*** EXTRACTED MATERIAL

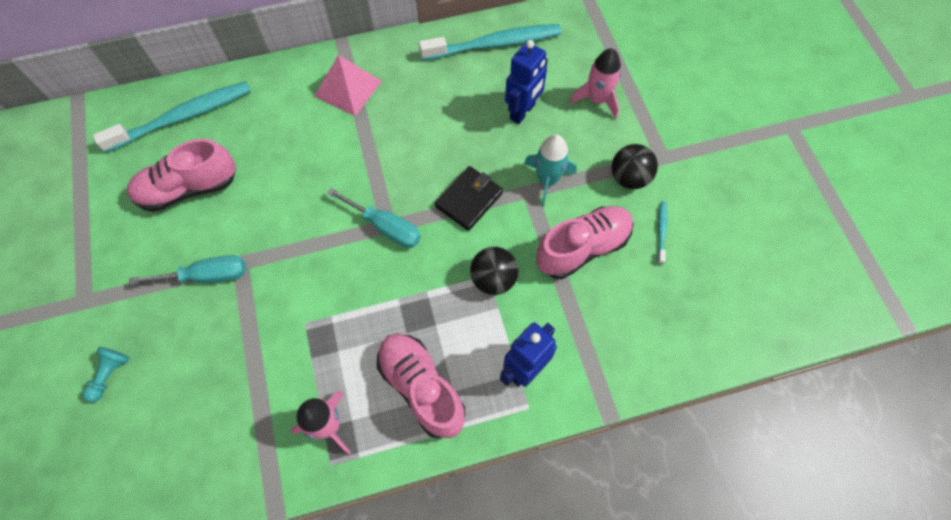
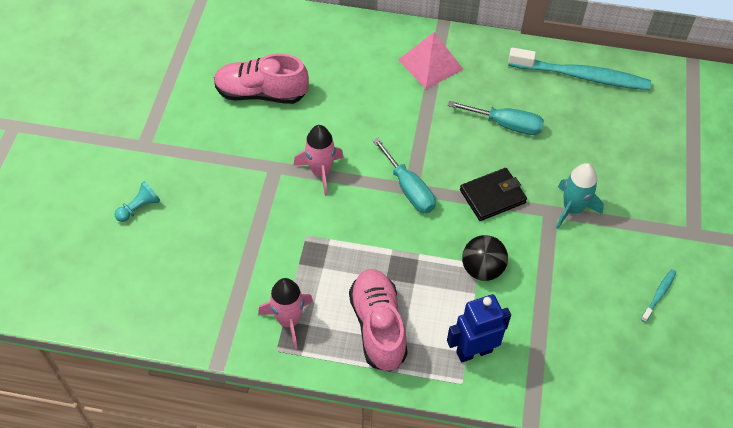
camera: 25 degrees right, 10 degrees down
turquoise toothbrush [93,81,251,153] -> none
turquoise screwdriver [129,255,246,285] -> turquoise screwdriver moved to [448,101,544,135]
blue robot [505,40,548,124] -> none
pink shoe [536,206,634,279] -> none
pink rocket [569,48,621,119] -> pink rocket moved to [294,125,344,196]
black ball [612,144,658,189] -> none

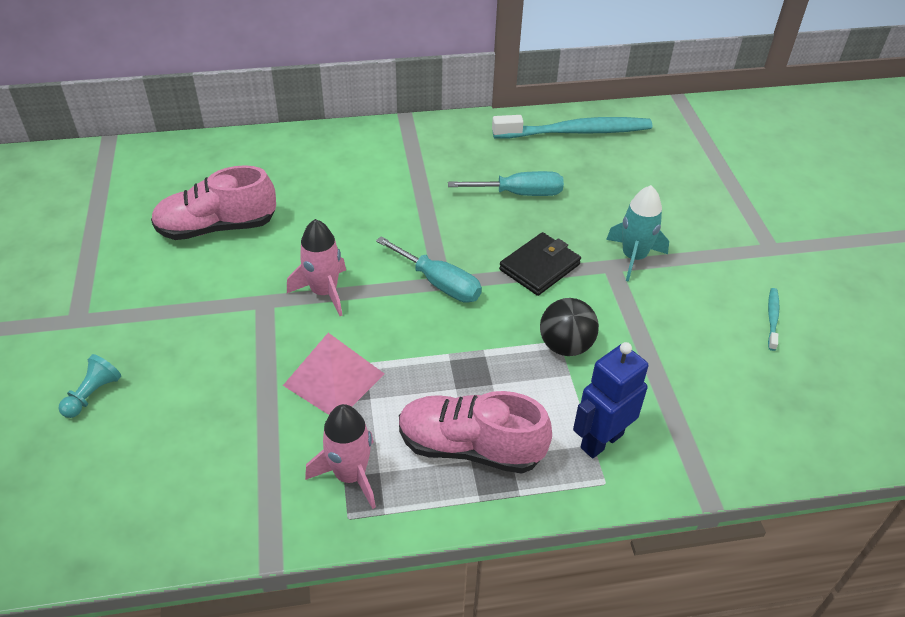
camera: 20 degrees left, 10 degrees down
pink shoe [349,269,407,372] -> pink shoe turned 45 degrees counterclockwise [399,391,552,474]
pink pyramid [398,32,463,89] -> pink pyramid moved to [283,333,384,415]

******

» **REQUIRED ACTION**
Exact copy, pictures excluded: repeat the lines from the top of the material through the line with "pink shoe [536,206,634,279] -> none".

» **WRITTEN SOLUTION**
camera: 25 degrees right, 10 degrees down
turquoise toothbrush [93,81,251,153] -> none
turquoise screwdriver [129,255,246,285] -> turquoise screwdriver moved to [448,101,544,135]
blue robot [505,40,548,124] -> none
pink shoe [536,206,634,279] -> none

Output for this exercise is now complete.